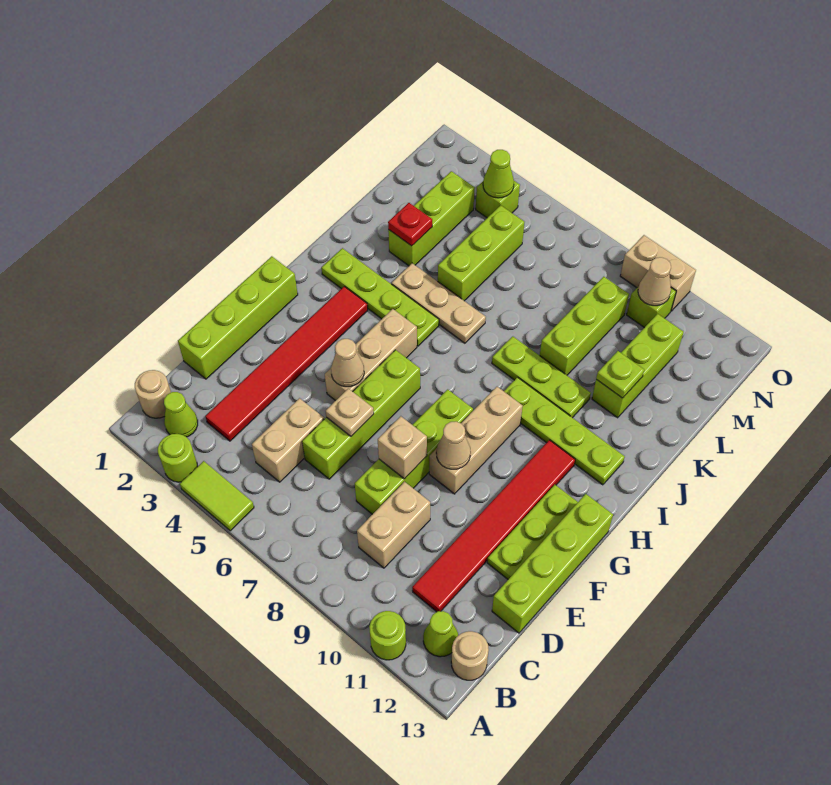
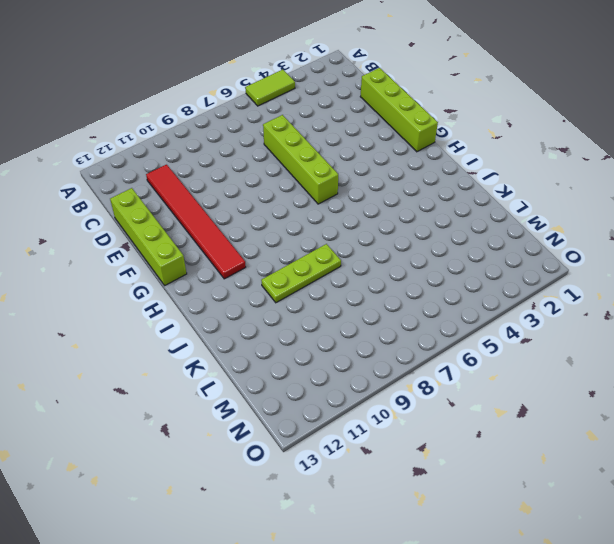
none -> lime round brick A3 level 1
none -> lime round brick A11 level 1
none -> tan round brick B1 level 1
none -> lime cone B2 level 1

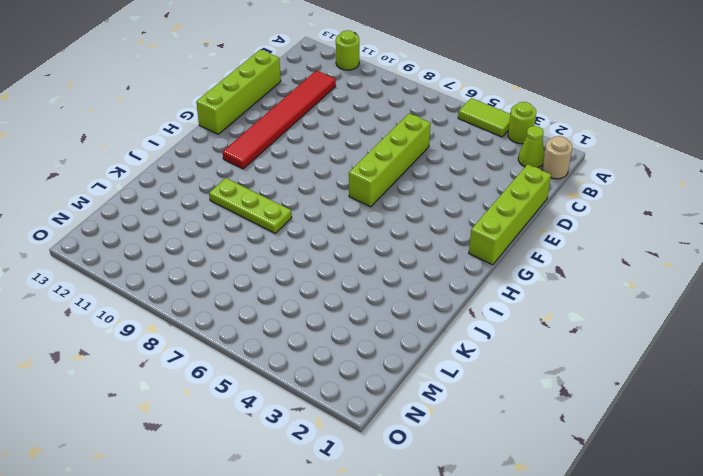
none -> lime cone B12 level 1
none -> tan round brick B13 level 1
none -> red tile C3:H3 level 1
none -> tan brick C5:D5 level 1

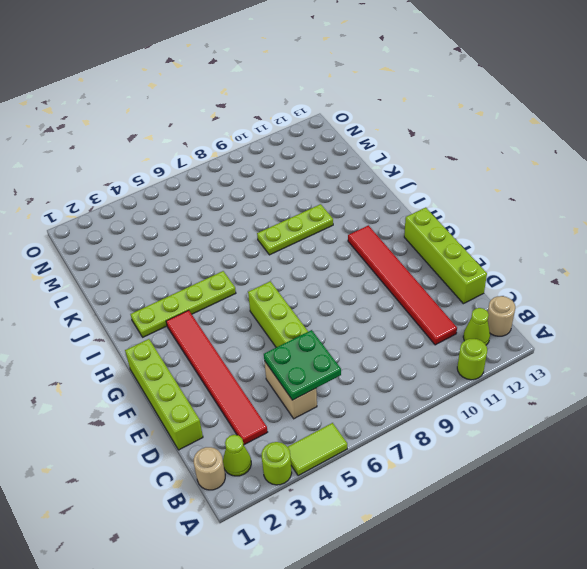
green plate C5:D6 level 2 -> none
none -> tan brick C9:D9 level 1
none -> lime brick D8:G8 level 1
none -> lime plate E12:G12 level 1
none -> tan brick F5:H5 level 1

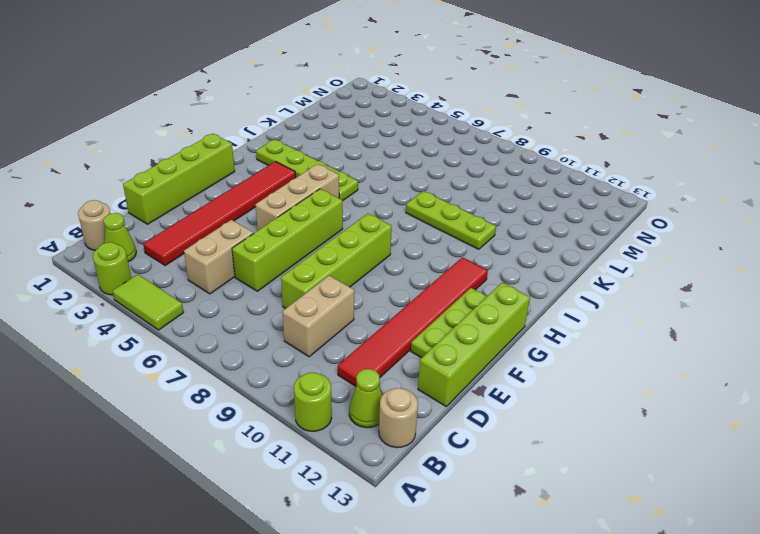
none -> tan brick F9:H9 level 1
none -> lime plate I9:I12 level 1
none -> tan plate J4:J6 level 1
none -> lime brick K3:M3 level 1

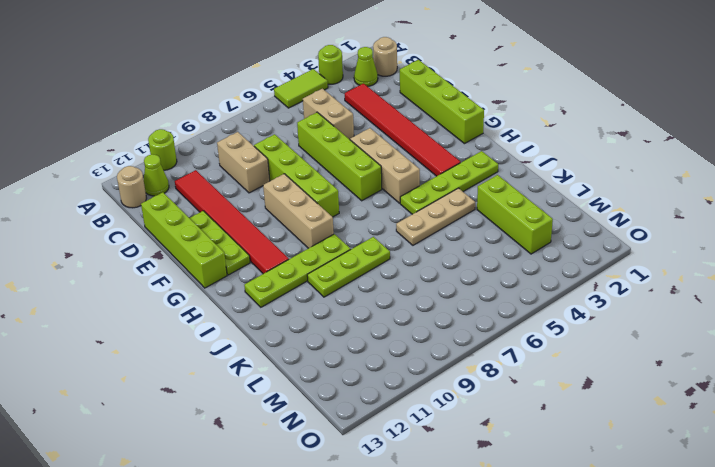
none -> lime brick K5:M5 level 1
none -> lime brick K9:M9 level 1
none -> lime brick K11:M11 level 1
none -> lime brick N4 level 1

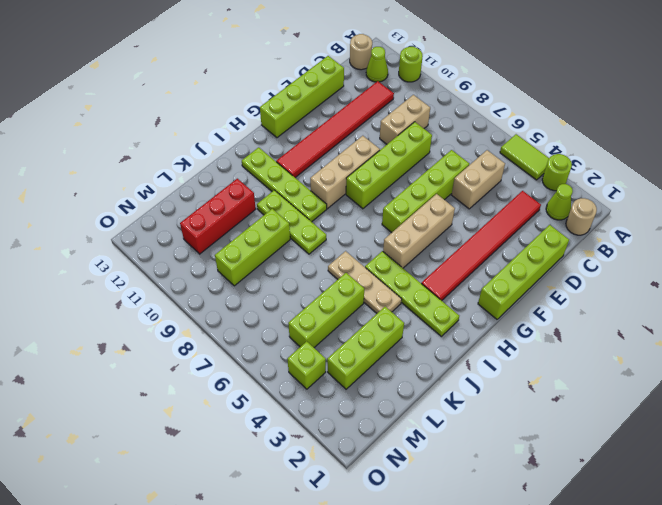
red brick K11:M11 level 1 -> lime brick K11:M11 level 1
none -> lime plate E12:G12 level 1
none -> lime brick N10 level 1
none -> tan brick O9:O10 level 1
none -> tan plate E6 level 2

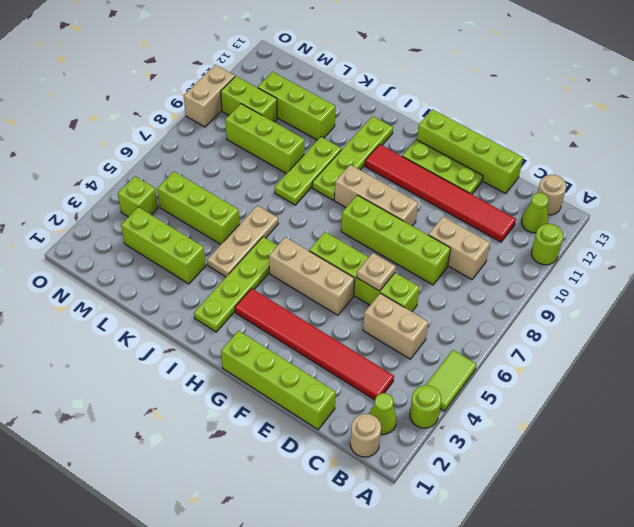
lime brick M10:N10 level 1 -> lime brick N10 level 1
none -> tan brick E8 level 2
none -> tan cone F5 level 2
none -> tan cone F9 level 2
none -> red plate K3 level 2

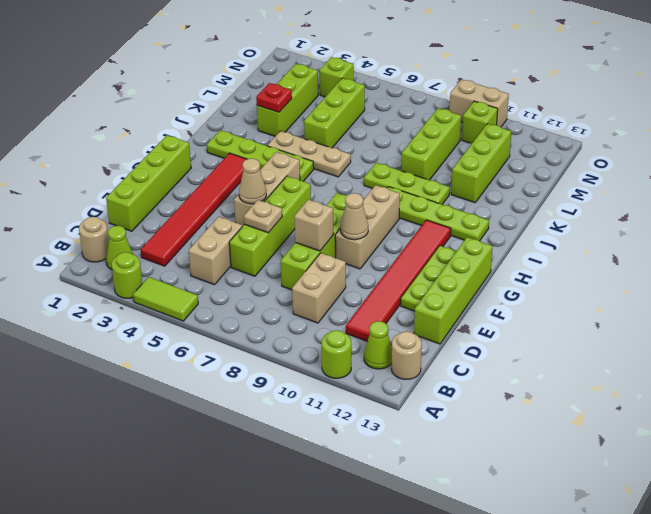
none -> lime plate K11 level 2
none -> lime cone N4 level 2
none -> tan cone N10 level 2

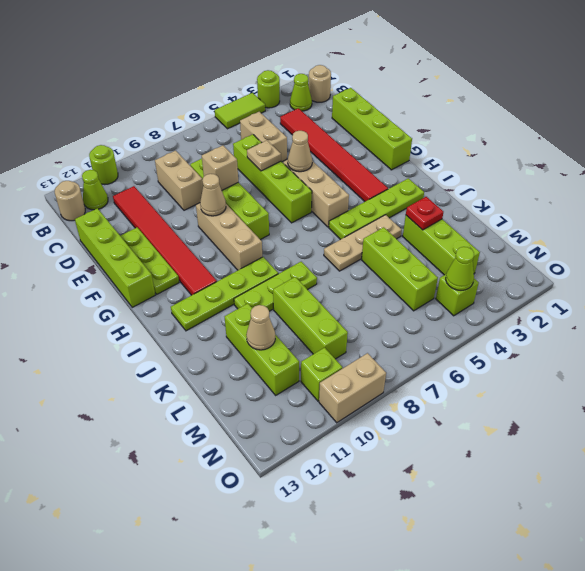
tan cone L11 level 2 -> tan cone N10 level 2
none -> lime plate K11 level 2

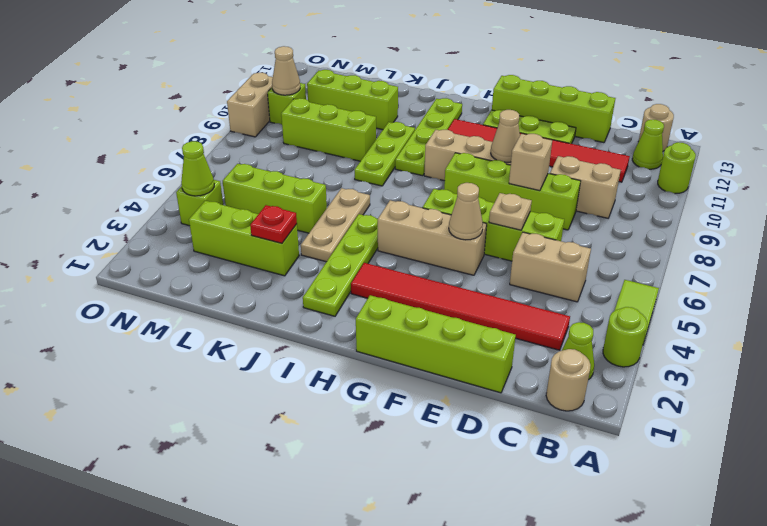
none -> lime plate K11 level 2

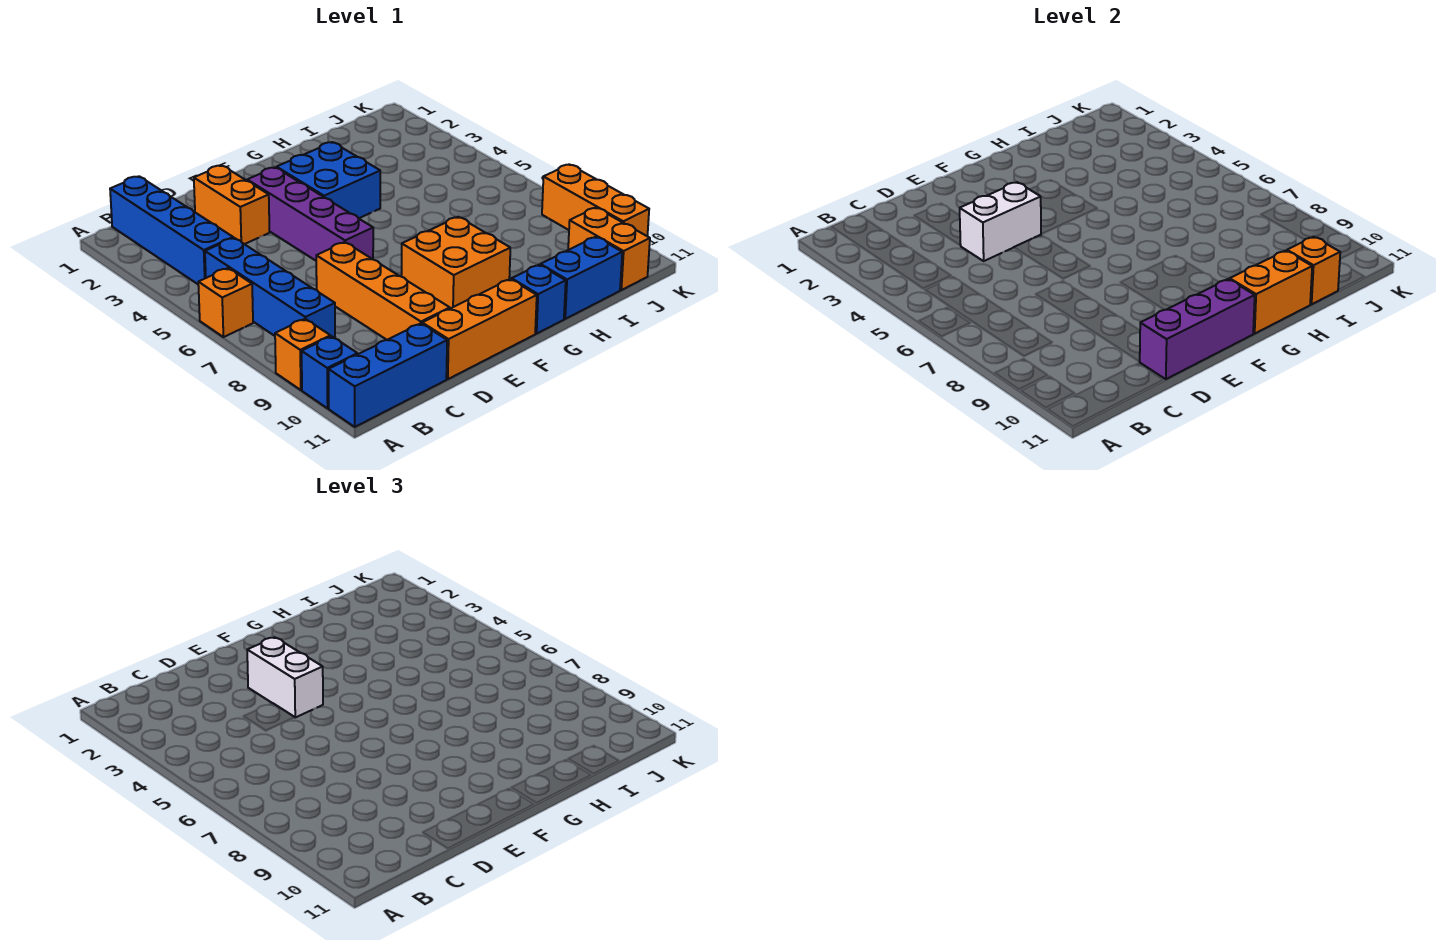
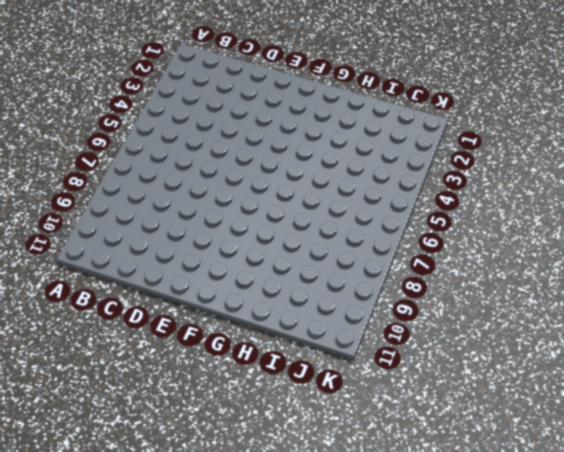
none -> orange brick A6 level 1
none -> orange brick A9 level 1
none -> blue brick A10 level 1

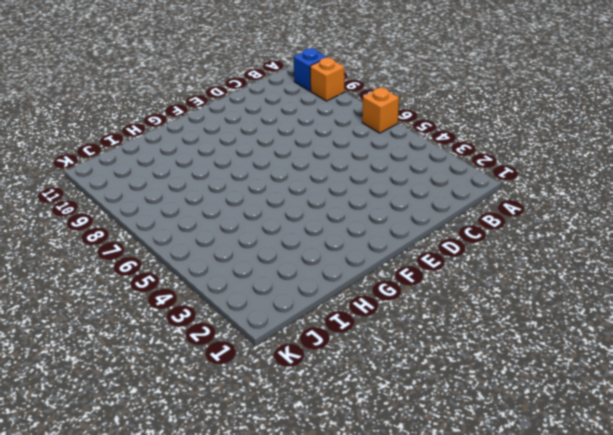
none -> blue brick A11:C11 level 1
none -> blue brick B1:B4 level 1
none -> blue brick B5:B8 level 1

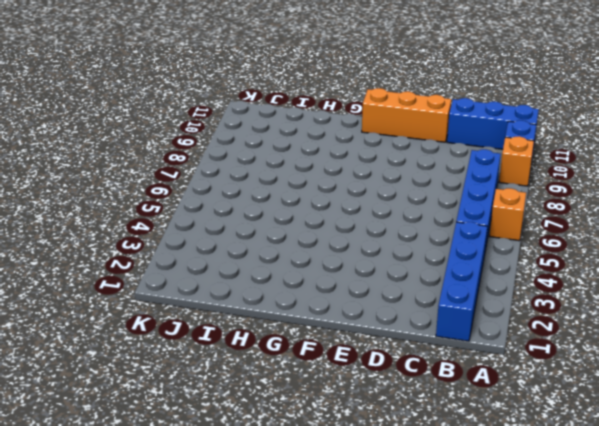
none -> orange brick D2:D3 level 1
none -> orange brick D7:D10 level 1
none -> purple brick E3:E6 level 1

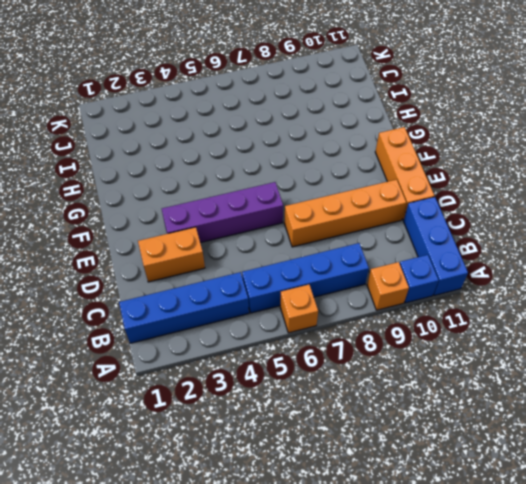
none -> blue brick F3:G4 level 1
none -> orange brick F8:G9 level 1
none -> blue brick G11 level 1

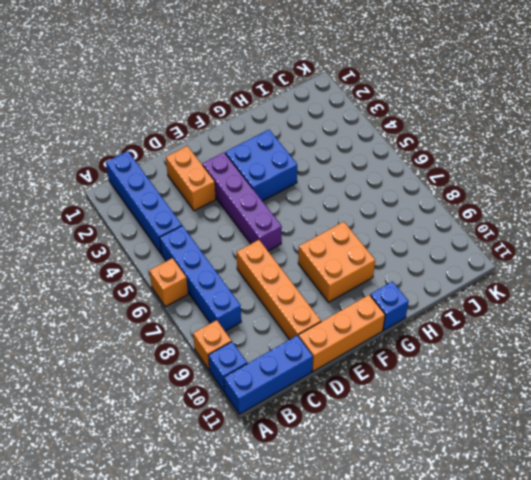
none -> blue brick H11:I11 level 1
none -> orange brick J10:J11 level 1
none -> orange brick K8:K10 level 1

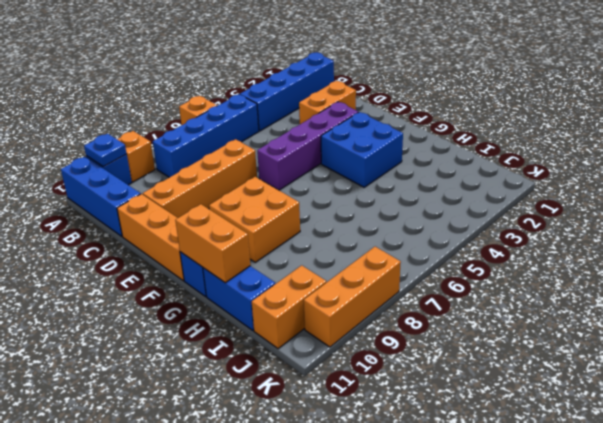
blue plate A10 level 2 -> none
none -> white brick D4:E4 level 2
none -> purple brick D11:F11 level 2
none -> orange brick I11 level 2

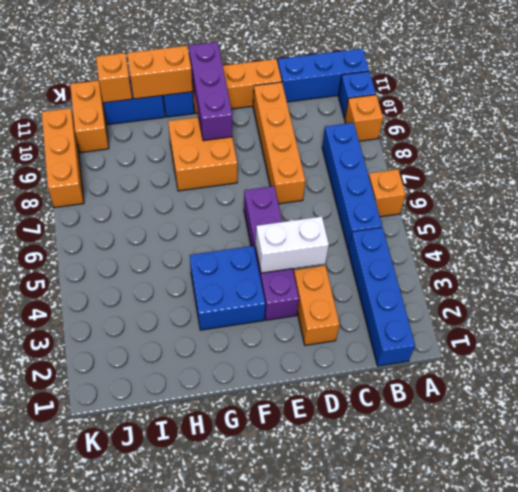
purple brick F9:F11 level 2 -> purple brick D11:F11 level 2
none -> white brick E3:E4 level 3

TASK: Exact copy, pictures excluded: every line above from the one containing "lime brick M10:N10" to the one containing "none -> tan cone N10 level 2", inclusive, and nothing more.

EXERCISE ANSWER:
lime brick M10:N10 level 1 -> lime brick N10 level 1
none -> tan brick E8 level 2
none -> tan cone F5 level 2
none -> tan cone F9 level 2
none -> red plate K3 level 2

none -> lime plate K11 level 2
none -> lime cone N4 level 2
none -> tan cone N10 level 2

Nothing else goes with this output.